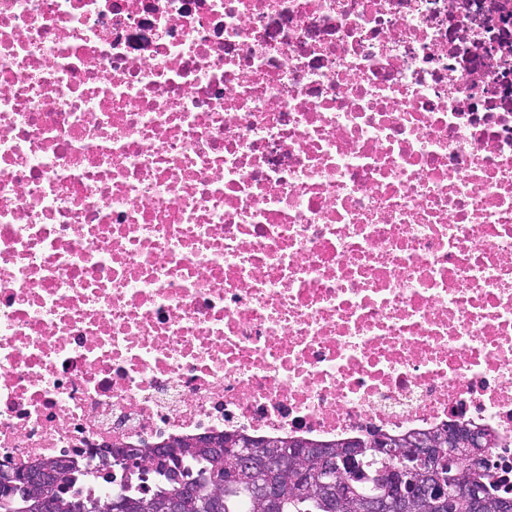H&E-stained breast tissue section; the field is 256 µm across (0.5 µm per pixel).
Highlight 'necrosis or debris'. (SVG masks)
<instances>
[{
	"label": "necrosis or debris",
	"mask_w": 512,
	"mask_h": 512,
	"mask_svg": "<svg viewBox=\"0 0 512 512\" xmlns=\"http://www.w3.org/2000/svg\"><path fill=\"white\" fill-rule=\"evenodd\" d=\"M472 421L512 485V0H0V465Z\"/></svg>",
	"instance_id": "1"
}]
</instances>
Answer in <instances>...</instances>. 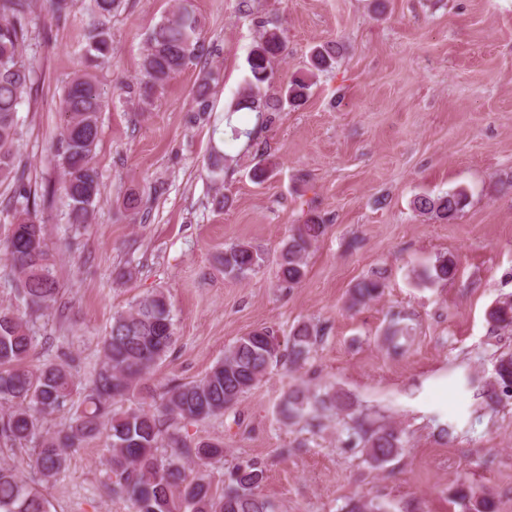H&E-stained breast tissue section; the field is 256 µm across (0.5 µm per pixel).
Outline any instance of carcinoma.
<instances>
[{"instance_id": "obj_1", "label": "carcinoma", "mask_w": 512, "mask_h": 512, "mask_svg": "<svg viewBox=\"0 0 512 512\" xmlns=\"http://www.w3.org/2000/svg\"><path fill=\"white\" fill-rule=\"evenodd\" d=\"M31 0H0V181L12 184L9 207L12 221L4 241L5 260L28 309L37 313L54 308L59 288L54 260L48 253L43 221L38 213V190L32 185L14 151L18 136L17 114L34 90V61L25 56L32 39L29 27ZM202 23L193 5L180 4L148 33L142 54L138 103L150 104L189 62L207 54L201 42ZM286 50L284 38L265 32L250 51L247 63L248 89L233 111L265 108L261 88L269 79L271 59ZM112 33L96 23L88 32L86 61L95 66L109 61ZM338 51L332 46L316 48L310 57L312 70H331ZM216 73L203 74L195 93L197 111L209 109V91ZM311 82L294 79L284 92V101L297 105L308 97ZM106 92L89 72L71 78L63 88L61 110L66 121L58 140L57 163L62 171V192L68 222L88 224L101 195V182L93 162L99 138V116ZM464 188L436 197L420 196L415 209L449 222L468 205ZM327 225L310 217L295 227L284 244L279 262V281L293 287L307 274L310 249L322 238ZM263 258L251 245L240 243L224 251V274L243 279L261 266ZM456 270L454 257H435L418 275L421 284L446 281ZM387 288L386 271L376 270L348 291L351 309L381 298ZM494 329L512 327V296H505L488 311ZM319 340L318 330L299 324L282 343L276 331L264 327L238 338L198 381L175 383L164 388L154 409L114 405L146 390L145 381L162 363L175 341L172 310L165 293L152 292L115 314L99 344V364L88 391L71 415L65 429L43 435L40 418L64 409L72 400L76 382L72 359L67 354L39 366L29 364L36 343L29 321L9 308H0V444L36 443L31 468L39 475L34 483L19 470L0 465V512H50L43 488L53 483L67 466L68 450L106 435L107 466L112 474L109 490L126 498L132 512H275L273 502L262 493L265 470L261 464L243 461L235 465L221 484L211 480L208 467L224 458V443L192 441L182 429L193 422L224 415V411L255 387L268 370L286 361L305 362ZM490 400L512 396V353L501 355L494 365ZM350 398L339 391L310 399L297 389L283 401L281 415L294 422L314 411H349ZM351 443L376 468L396 458L404 447L400 429L379 425L356 427ZM456 494L468 512H496L494 500L459 482Z\"/></svg>"}]
</instances>
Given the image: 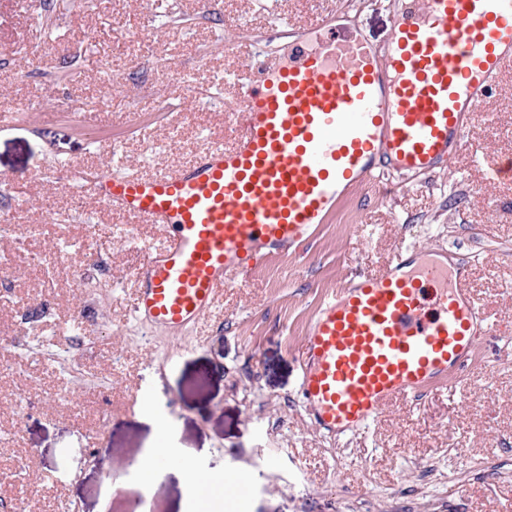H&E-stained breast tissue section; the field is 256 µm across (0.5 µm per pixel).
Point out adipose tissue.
<instances>
[{
	"mask_svg": "<svg viewBox=\"0 0 512 512\" xmlns=\"http://www.w3.org/2000/svg\"><path fill=\"white\" fill-rule=\"evenodd\" d=\"M137 470L142 483H152L163 473L193 491L206 484L225 487L227 478L224 470L205 471L198 466L195 458L174 455L172 449L163 442L145 453L137 464Z\"/></svg>",
	"mask_w": 512,
	"mask_h": 512,
	"instance_id": "obj_1",
	"label": "adipose tissue"
}]
</instances>
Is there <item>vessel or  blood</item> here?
Wrapping results in <instances>:
<instances>
[{
  "instance_id": "b4317fda",
  "label": "vessel or blood",
  "mask_w": 512,
  "mask_h": 512,
  "mask_svg": "<svg viewBox=\"0 0 512 512\" xmlns=\"http://www.w3.org/2000/svg\"><path fill=\"white\" fill-rule=\"evenodd\" d=\"M389 24L382 48L325 16L316 47L298 32L287 62L238 76L232 145L171 172L115 167L86 182L99 206L164 229L132 272L137 320L184 333L224 288L315 239L376 174L410 188L453 170L473 112L512 64V0H396ZM492 330L447 250L401 246L317 306L301 394L320 429L362 432L394 401L466 389L463 367Z\"/></svg>"
}]
</instances>
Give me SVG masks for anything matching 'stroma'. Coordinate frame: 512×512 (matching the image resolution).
Returning <instances> with one entry per match:
<instances>
[{"instance_id": "stroma-1", "label": "stroma", "mask_w": 512, "mask_h": 512, "mask_svg": "<svg viewBox=\"0 0 512 512\" xmlns=\"http://www.w3.org/2000/svg\"><path fill=\"white\" fill-rule=\"evenodd\" d=\"M394 2L0 0V101L24 114L0 131V212L13 215L0 227L13 282L0 297L4 512H512V181L491 173L512 156V64L453 172L408 192L392 175L361 186L302 253L226 288L177 336L133 313L130 272L162 230L141 224L118 242L127 217L60 179L63 161L78 179L115 163L160 174L231 145L229 78L245 62L225 42L257 35L263 56L281 58L294 32L341 9L377 43ZM163 11L172 22L159 23ZM134 32L160 33L170 58L146 54ZM69 102L89 122L75 123ZM404 242L448 249L495 330L464 392L396 402L361 436L327 435L299 391L304 326L350 261L381 272ZM148 390L169 447L205 469L247 472L250 492L191 494L162 475L136 509L134 469L157 441L136 405Z\"/></svg>"}]
</instances>
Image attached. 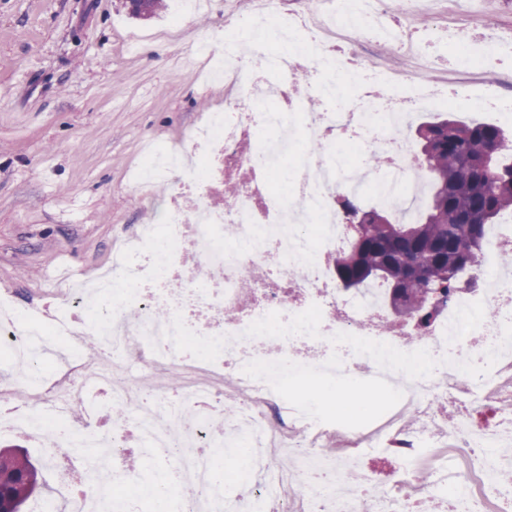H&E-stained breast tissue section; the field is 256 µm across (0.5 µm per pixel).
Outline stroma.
<instances>
[{
	"instance_id": "35a3bbf8",
	"label": "stroma",
	"mask_w": 512,
	"mask_h": 512,
	"mask_svg": "<svg viewBox=\"0 0 512 512\" xmlns=\"http://www.w3.org/2000/svg\"><path fill=\"white\" fill-rule=\"evenodd\" d=\"M176 8L143 20L122 0H0V293L18 307L109 268L169 196L135 186L147 156L223 108L193 52L231 24L226 0Z\"/></svg>"
}]
</instances>
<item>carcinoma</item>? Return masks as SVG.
<instances>
[{"label": "carcinoma", "instance_id": "carcinoma-1", "mask_svg": "<svg viewBox=\"0 0 512 512\" xmlns=\"http://www.w3.org/2000/svg\"><path fill=\"white\" fill-rule=\"evenodd\" d=\"M162 7L161 0H136L131 15L148 19ZM416 137L428 182L425 204L406 219L343 193L345 221L357 231L334 264L343 288L384 286L389 313L416 321L418 335L408 337L413 345L421 343L442 305L479 286L487 227L512 215V151L502 148L508 141L503 128L448 117L420 125ZM43 468L17 446L0 455V512H27L41 493Z\"/></svg>", "mask_w": 512, "mask_h": 512}]
</instances>
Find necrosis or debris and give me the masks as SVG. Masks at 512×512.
Instances as JSON below:
<instances>
[{
	"label": "necrosis or debris",
	"instance_id": "obj_1",
	"mask_svg": "<svg viewBox=\"0 0 512 512\" xmlns=\"http://www.w3.org/2000/svg\"><path fill=\"white\" fill-rule=\"evenodd\" d=\"M407 0L396 23H389L386 0H313L311 7L283 11L278 34L300 42L303 51L269 53L266 44L251 48L253 64H233L214 49L200 53L201 66L214 65L231 91L223 110L190 136L191 151L209 172L243 171L236 195L224 209L208 206L196 168L178 170L174 156L159 153L148 162L157 178L176 176L190 194L185 208L160 210L161 233L143 231L136 243L112 255V269L128 283L124 292L97 277L93 288L66 292L52 319L30 307L0 321V348L39 364L45 342L62 346L61 378L41 390L35 405H17L12 385L0 381V428L23 427L48 447L99 449V465L133 487L142 476L122 468L129 444L157 459H170L193 489L181 500V512H512V490L495 482L497 470L512 461L501 427L475 430L465 415L474 393L512 409V275L500 272L498 253L512 246V219L501 222L505 234L488 239L481 255L483 288L455 298L431 323L425 347L389 335L381 291L351 293L336 285L333 260L344 249L346 226L336 195L359 176V156L384 158L383 173H368L376 199L400 209L409 189L422 180L413 146L398 120L407 110L429 106L438 97L455 105L479 92L482 107L512 117V99L503 97L502 73L485 69L479 84L452 80L435 85L429 70L440 58L429 52L431 30L458 34L460 27L487 31L511 28L499 14L474 16L470 0ZM397 38L404 67L367 61L356 49L355 30ZM313 61L314 87L324 95V77L353 74L354 91L338 94L337 106L310 111L303 97L289 93L301 59ZM256 97L276 100L269 112H248ZM275 131L256 149L241 144L253 133ZM353 136L357 156L343 160L337 142ZM324 221L309 227L308 217ZM239 235L225 241L224 225ZM163 254H156V247ZM204 262L210 276L194 278L191 260ZM254 282L249 302L238 283ZM132 320H125V312ZM87 321H80L81 313ZM84 333L100 337V362L80 358L68 342L76 322ZM424 355L425 372L407 375L405 361ZM315 379L347 374L358 382L401 393L392 407L374 418L375 428H355L344 420L292 399L279 370ZM180 372L177 391L155 392L142 379ZM231 377L232 389L223 386ZM107 387L102 407L81 418L69 416L78 403L68 385ZM125 409L131 421L123 433L103 426L112 409ZM431 423L447 422L433 434L401 424L405 409ZM250 450L252 487L225 494L213 478L212 447ZM398 446L404 451L392 485L376 487L356 469L360 452ZM284 448L292 468L270 461L265 451ZM81 512H130L128 497L89 476L70 493Z\"/></svg>",
	"mask_w": 512,
	"mask_h": 512
}]
</instances>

→ What to work on
Return each line where "blood" shows up.

→ Finished task
Is there <item>vessel or  blood</item> here?
  "label": "vessel or blood",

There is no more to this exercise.